#### [Task material]
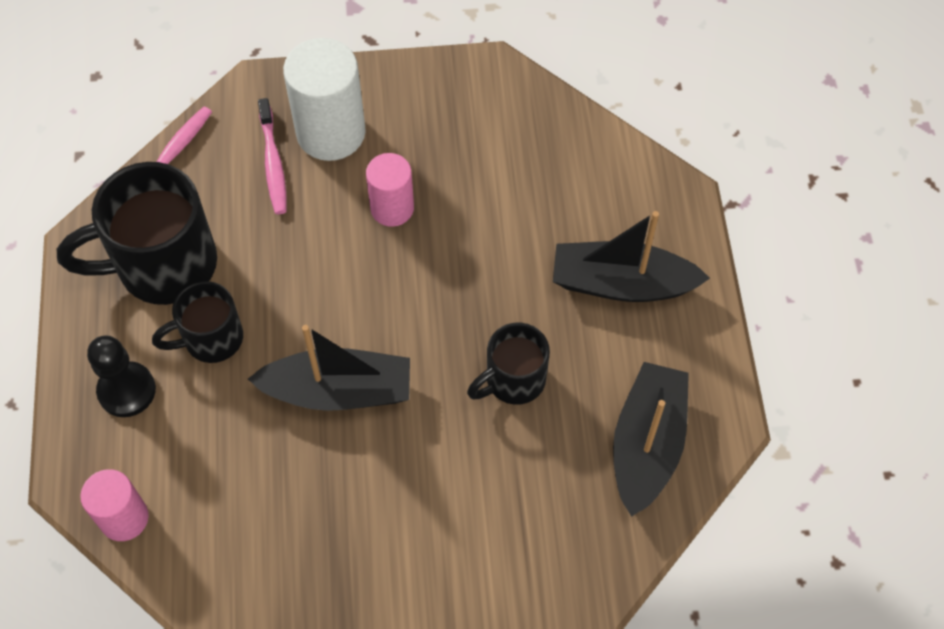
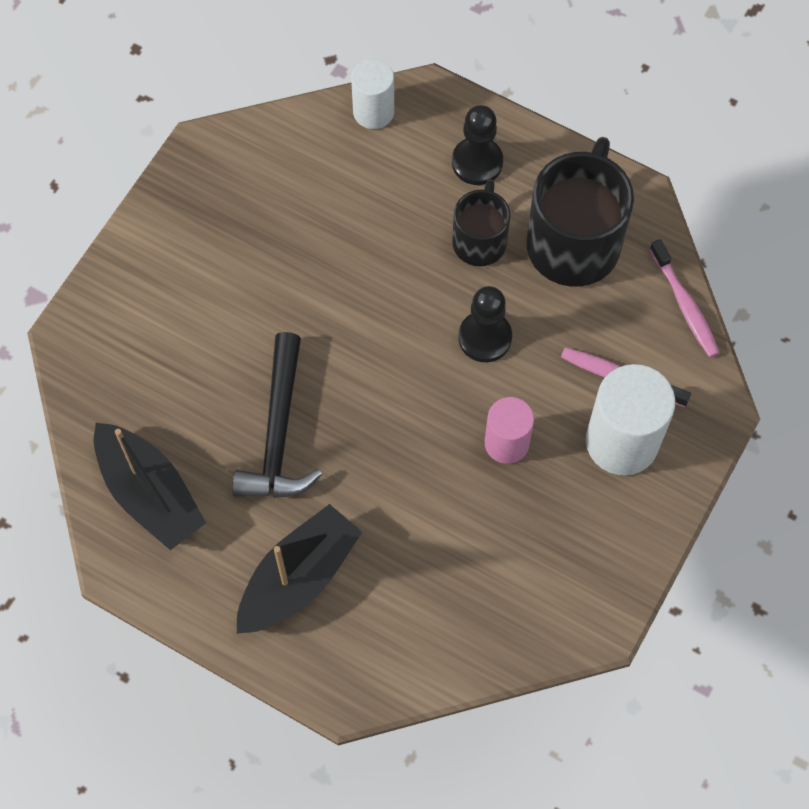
camera: 125 degrees right, 5 degrees up
(124, 518) = (373, 112): pink cylinder -> white cylinder
(306, 279) = (485, 337): none -> black pawn
(338, 391) = (366, 303): black boat -> none
(513, 380) = (278, 433): black mug -> black hammer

#### [To do]
Nothing should be returned except the lines from the one holding "(306, 279) = (485, 337): none -> black pawn" through the final line of the listing, exactly as they appear.

#### [Exercise output]
(306, 279) = (485, 337): none -> black pawn
(338, 391) = (366, 303): black boat -> none
(513, 380) = (278, 433): black mug -> black hammer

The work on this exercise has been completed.